* _RECORDS FOR THE EXERCISE_:
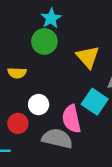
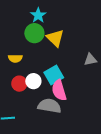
yellow triangle: (88, 57) -> (55, 38), moved
cyan square: (95, 102) -> (54, 75), moved, turned 30
red circle: (18, 123) -> (19, 84), moved

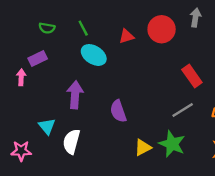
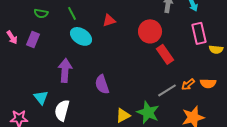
red circle: (162, 29) -> (150, 31), moved
purple rectangle: (38, 58) -> (33, 39), turned -42
pink arrow: (21, 77) -> (12, 37), moved, turned 144
gray line: (183, 110) -> (167, 90), moved

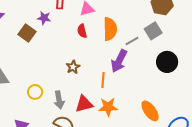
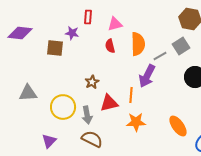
brown square: (27, 33) -> (55, 48), turned -30
brown star: (73, 67) -> (92, 82), moved
yellow circle: (35, 92) -> (63, 107), size x1.6
red triangle: (84, 104) -> (109, 103), moved

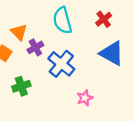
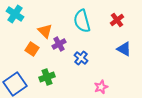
blue triangle: (112, 53) -> (124, 49), size x0.7
blue cross: (61, 64) -> (81, 58), size x0.6

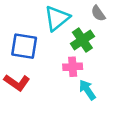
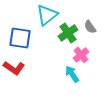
gray semicircle: (98, 13) -> (90, 27), moved
pink cross: (73, 67) -> (81, 55), moved, turned -35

* _TASK TO CARRY OUT_: Your task is to give again, unchanged, the lines from the line that contains "blue cross: (61, 64) -> (81, 58), size x0.6" to the end of the records. Include both end lines but no pictures.

* _TASK OUTPUT_:
blue cross: (61, 64) -> (81, 58), size x0.6

gray semicircle: (98, 13) -> (90, 27), moved
pink cross: (73, 67) -> (81, 55), moved, turned -35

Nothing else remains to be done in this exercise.